[Exercise input — start]

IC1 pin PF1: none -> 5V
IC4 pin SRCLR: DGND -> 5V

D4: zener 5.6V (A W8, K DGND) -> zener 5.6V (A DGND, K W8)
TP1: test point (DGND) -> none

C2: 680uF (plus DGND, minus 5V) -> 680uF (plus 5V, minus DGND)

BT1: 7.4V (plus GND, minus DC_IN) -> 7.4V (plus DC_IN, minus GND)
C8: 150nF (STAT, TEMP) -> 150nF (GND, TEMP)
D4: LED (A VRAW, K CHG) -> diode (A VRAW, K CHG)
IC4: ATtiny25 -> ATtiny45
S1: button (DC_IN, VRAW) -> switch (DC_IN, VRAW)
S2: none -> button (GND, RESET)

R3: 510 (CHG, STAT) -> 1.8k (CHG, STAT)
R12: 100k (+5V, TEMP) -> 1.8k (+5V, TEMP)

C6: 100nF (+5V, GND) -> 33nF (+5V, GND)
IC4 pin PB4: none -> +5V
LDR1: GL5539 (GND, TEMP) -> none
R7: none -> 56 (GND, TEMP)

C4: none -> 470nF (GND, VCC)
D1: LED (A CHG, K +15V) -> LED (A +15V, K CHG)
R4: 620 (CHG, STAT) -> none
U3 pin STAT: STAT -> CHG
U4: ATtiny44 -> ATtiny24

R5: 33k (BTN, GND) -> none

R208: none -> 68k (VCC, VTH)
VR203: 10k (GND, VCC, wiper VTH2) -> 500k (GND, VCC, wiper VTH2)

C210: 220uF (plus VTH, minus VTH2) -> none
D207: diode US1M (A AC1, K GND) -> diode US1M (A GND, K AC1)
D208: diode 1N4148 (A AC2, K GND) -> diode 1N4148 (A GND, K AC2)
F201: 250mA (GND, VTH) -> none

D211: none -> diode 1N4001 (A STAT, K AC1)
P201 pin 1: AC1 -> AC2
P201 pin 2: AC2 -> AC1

[Exercise input — finish]

## Task brief
Would you return all of the data exactly as it stands above?

## Exercise result
IC1 pin PF1: none -> 5V
IC4 pin SRCLR: DGND -> 5V

D4: zener 5.6V (A W8, K DGND) -> zener 5.6V (A DGND, K W8)
TP1: test point (DGND) -> none

C2: 680uF (plus DGND, minus 5V) -> 680uF (plus 5V, minus DGND)

BT1: 7.4V (plus GND, minus DC_IN) -> 7.4V (plus DC_IN, minus GND)
C8: 150nF (STAT, TEMP) -> 150nF (GND, TEMP)
D4: LED (A VRAW, K CHG) -> diode (A VRAW, K CHG)
IC4: ATtiny25 -> ATtiny45
S1: button (DC_IN, VRAW) -> switch (DC_IN, VRAW)
S2: none -> button (GND, RESET)

R3: 510 (CHG, STAT) -> 1.8k (CHG, STAT)
R12: 100k (+5V, TEMP) -> 1.8k (+5V, TEMP)

C6: 100nF (+5V, GND) -> 33nF (+5V, GND)
IC4 pin PB4: none -> +5V
LDR1: GL5539 (GND, TEMP) -> none
R7: none -> 56 (GND, TEMP)

C4: none -> 470nF (GND, VCC)
D1: LED (A CHG, K +15V) -> LED (A +15V, K CHG)
R4: 620 (CHG, STAT) -> none
U3 pin STAT: STAT -> CHG
U4: ATtiny44 -> ATtiny24

R5: 33k (BTN, GND) -> none

R208: none -> 68k (VCC, VTH)
VR203: 10k (GND, VCC, wiper VTH2) -> 500k (GND, VCC, wiper VTH2)

C210: 220uF (plus VTH, minus VTH2) -> none
D207: diode US1M (A AC1, K GND) -> diode US1M (A GND, K AC1)
D208: diode 1N4148 (A AC2, K GND) -> diode 1N4148 (A GND, K AC2)
F201: 250mA (GND, VTH) -> none

D211: none -> diode 1N4001 (A STAT, K AC1)
P201 pin 1: AC1 -> AC2
P201 pin 2: AC2 -> AC1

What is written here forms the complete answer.